● **Task goal**
Check each line of the material below, and copy it if it holds the string "pink".

● **Data for this exercise**
────

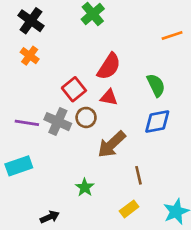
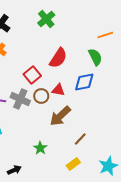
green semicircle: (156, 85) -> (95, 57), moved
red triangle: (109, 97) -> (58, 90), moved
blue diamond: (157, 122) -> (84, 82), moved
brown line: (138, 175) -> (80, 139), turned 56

────

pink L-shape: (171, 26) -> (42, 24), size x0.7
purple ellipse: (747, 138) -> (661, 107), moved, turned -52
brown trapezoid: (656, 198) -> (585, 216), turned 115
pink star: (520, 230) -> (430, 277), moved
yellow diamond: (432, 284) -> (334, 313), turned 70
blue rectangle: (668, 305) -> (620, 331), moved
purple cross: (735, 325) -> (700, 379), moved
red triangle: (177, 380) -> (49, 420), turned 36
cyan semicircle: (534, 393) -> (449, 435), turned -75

────

● **Answer**
pink L-shape: (171, 26) -> (42, 24), size x0.7
pink star: (520, 230) -> (430, 277), moved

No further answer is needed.